[[ DATA SUPPLIED open ]]

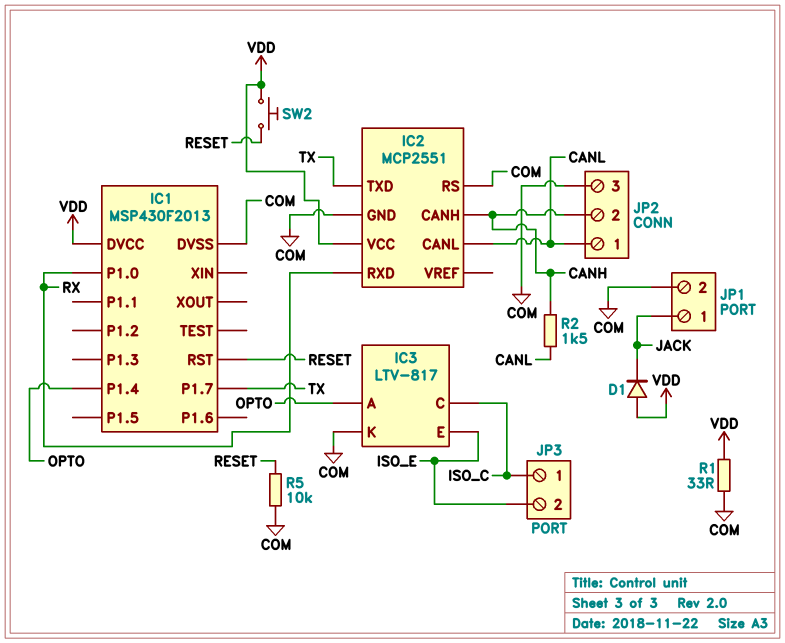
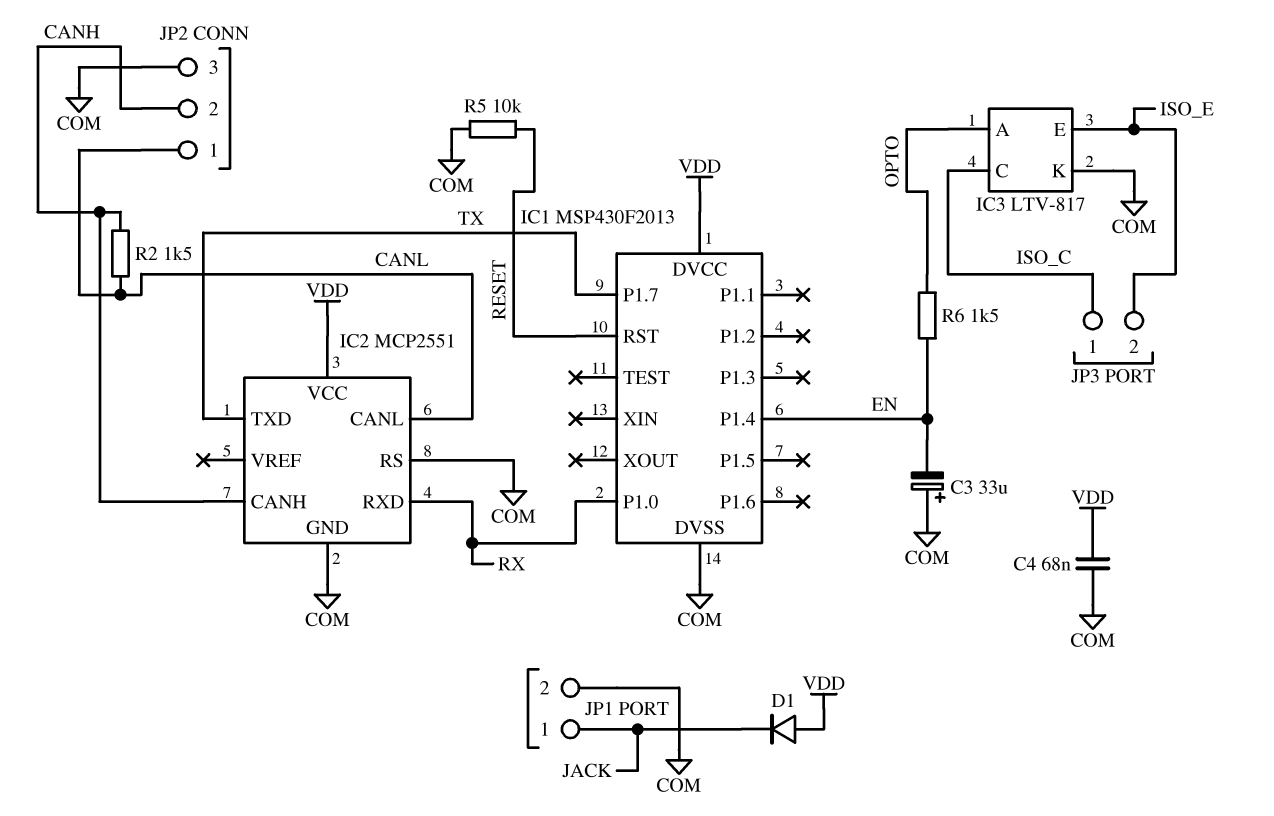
C3: none -> 33uF (plus COM, minus EN)
C4: none -> 68nF (COM, VDD)
IC1 pin P1.4: OPTO -> EN
R1: 33 (COM, VDD) -> none
R6: none -> 1.5k (EN, OPTO)
SW2: button (RESET, VDD) -> none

[[ DATA SUPPLIED closed ]]

▶ _REQUIREMENT_: Look through the material and copy each line that has "OPTO".

▶ _TASK ANSWER_:
IC1 pin P1.4: OPTO -> EN
R6: none -> 1.5k (EN, OPTO)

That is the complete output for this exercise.